_What the exercise asks_: Extract the line that contains "none -> white brick D7:E9 level 1" and every line after it through the end of the records below, exactly as written, leaving out any pictures.

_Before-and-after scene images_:
* * *
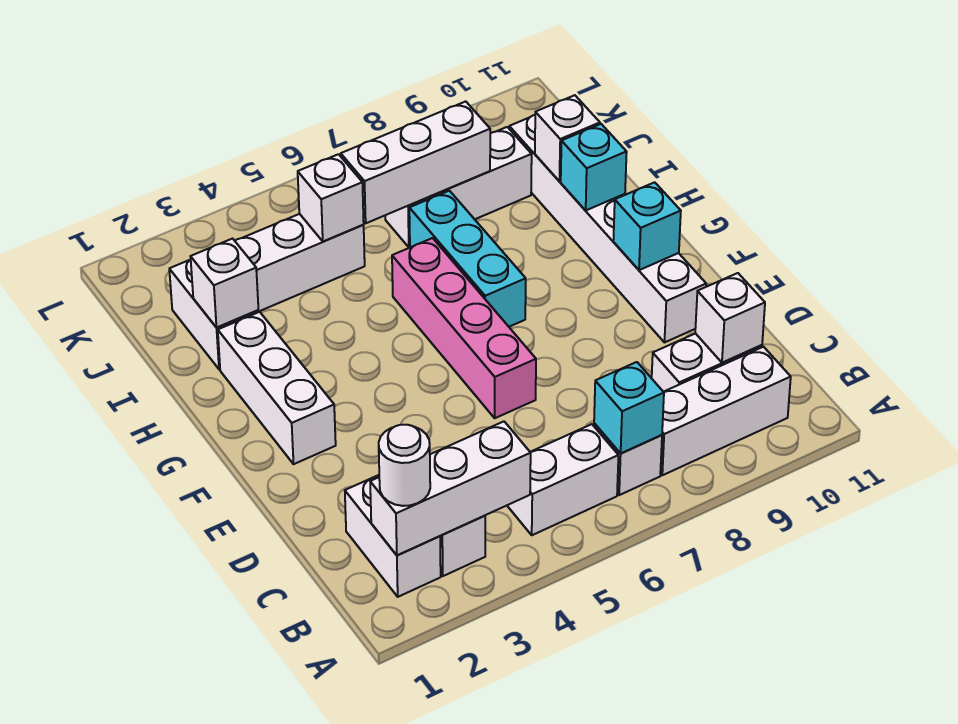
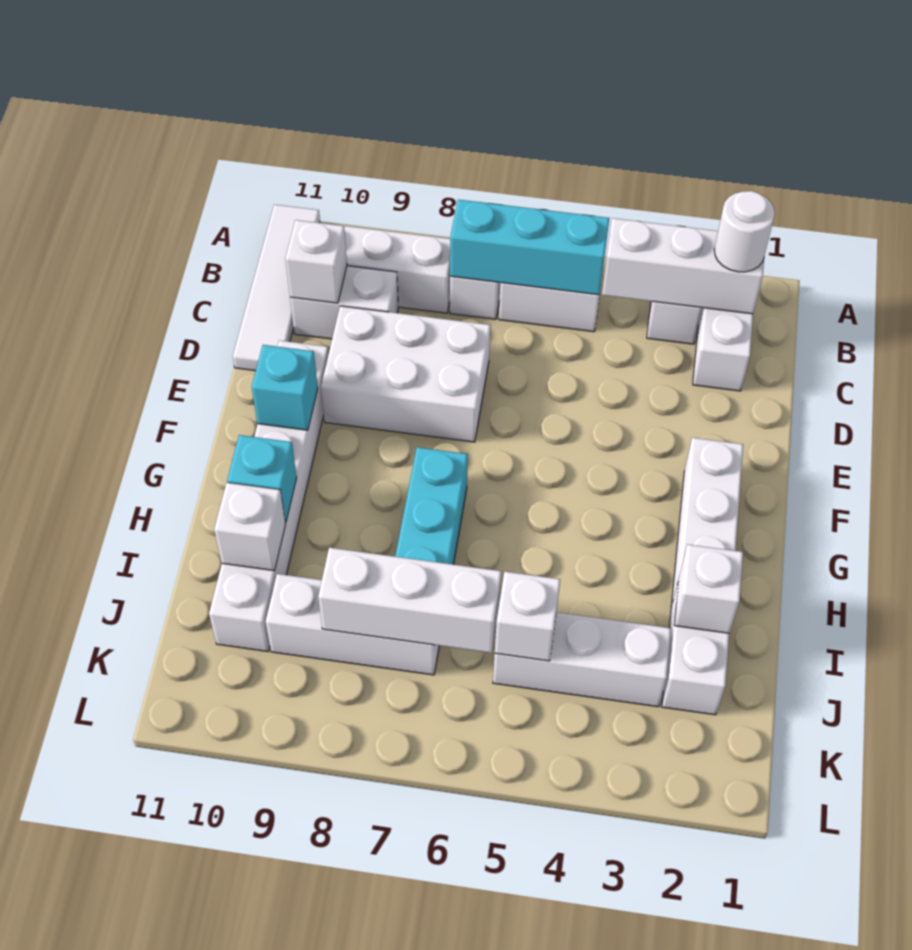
none -> white tile A11:D11 level 1
cyan brick B7 level 2 -> cyan brick B5:B7 level 2
none -> white brick D7:E9 level 1
pink brick E6:H6 level 1 -> none

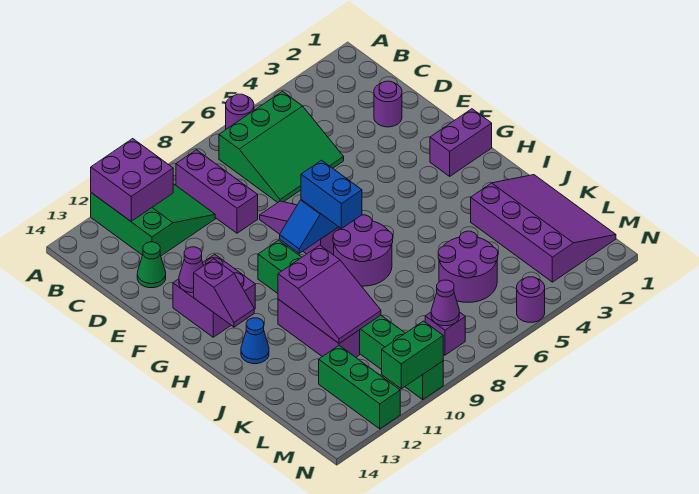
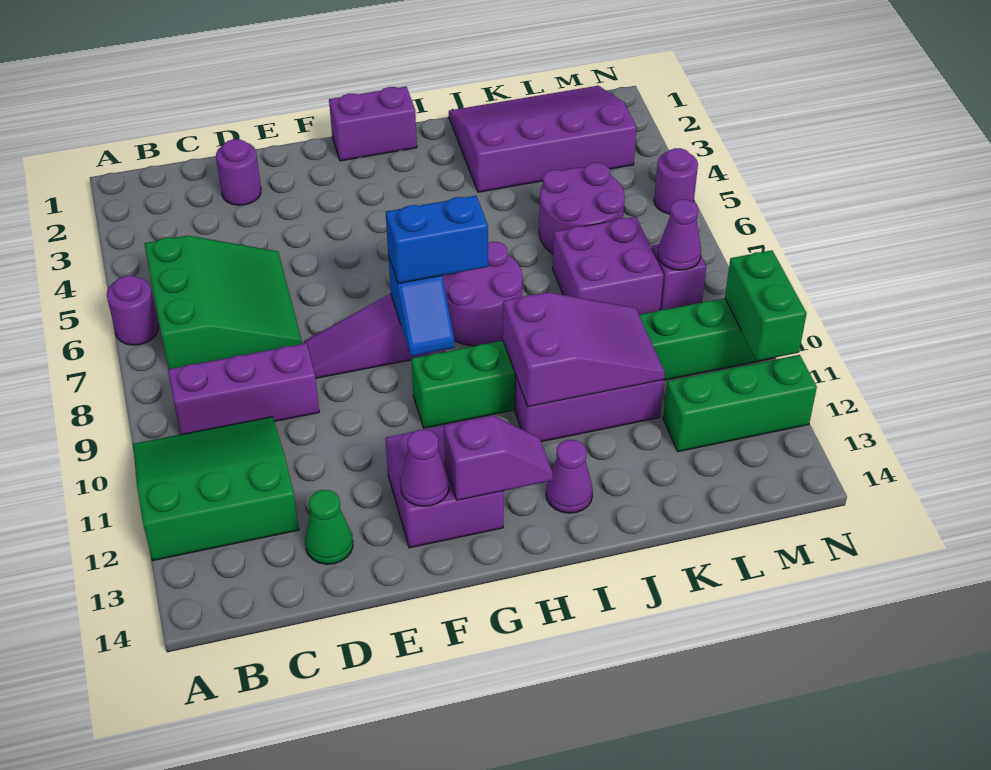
purple brick A11:B12 level 2 -> purple brick K7:L8 level 1
purple brick G1:G2 level 1 -> purple brick G1:H1 level 1
blue cone I13 level 1 -> purple cone I13 level 1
* * *
_Task result_:
none -> white brick D7:E9 level 1
pink brick E6:H6 level 1 -> none

purple brick A11:B12 level 2 -> purple brick K7:L8 level 1
purple brick G1:G2 level 1 -> purple brick G1:H1 level 1
blue cone I13 level 1 -> purple cone I13 level 1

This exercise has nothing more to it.